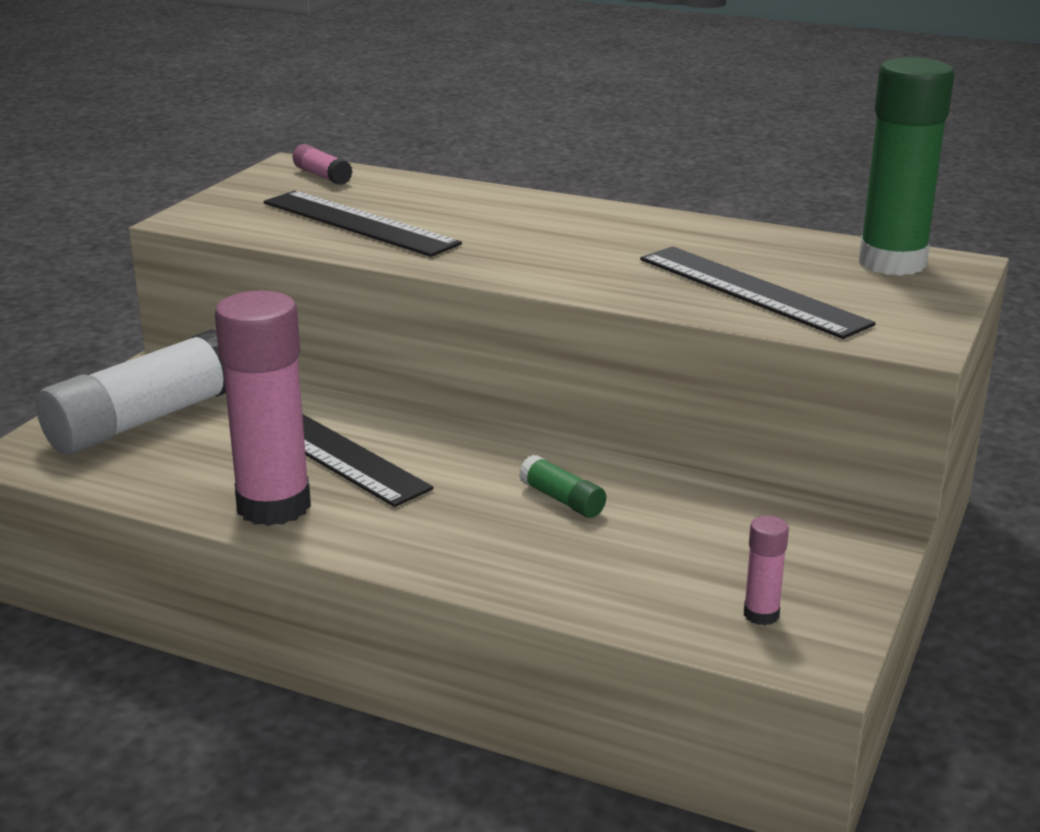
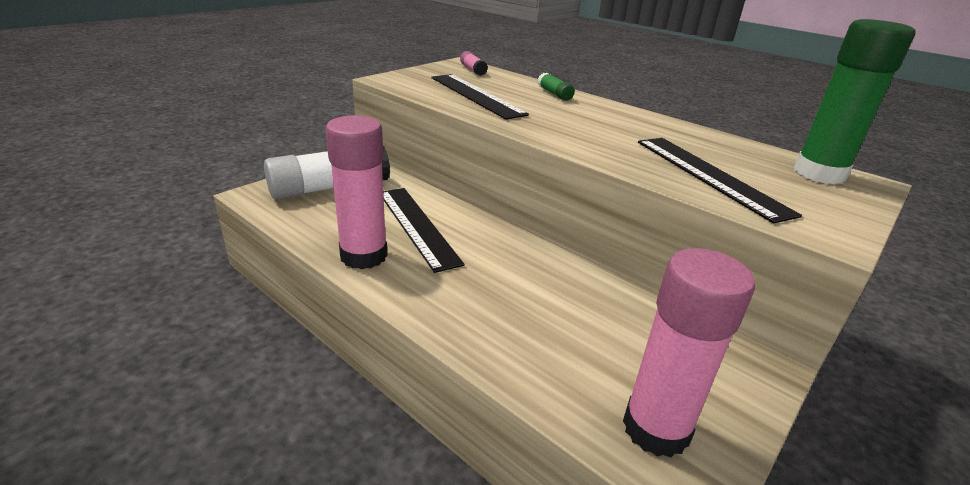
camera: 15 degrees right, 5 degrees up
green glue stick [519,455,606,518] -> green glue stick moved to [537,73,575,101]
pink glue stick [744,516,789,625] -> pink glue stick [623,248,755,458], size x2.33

+---+

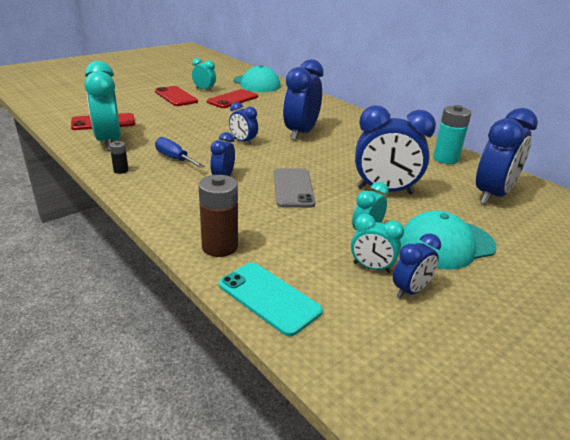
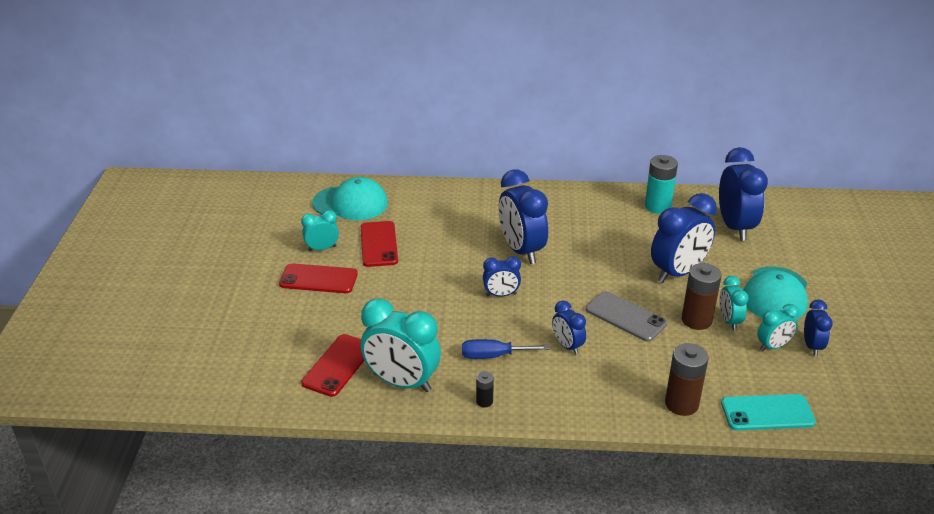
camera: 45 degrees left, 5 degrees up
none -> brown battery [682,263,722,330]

+---+

- **WHAT TO DO**:
Return only the stretch of the material above from the line holding "camera: 15 degrees right, 5 degrees up" through the line holding "pink glue stick [744,516,789,625]", copied exactly.

- **ANSWER SECTION**:
camera: 15 degrees right, 5 degrees up
green glue stick [519,455,606,518] -> green glue stick moved to [537,73,575,101]
pink glue stick [744,516,789,625] -> pink glue stick [623,248,755,458], size x2.33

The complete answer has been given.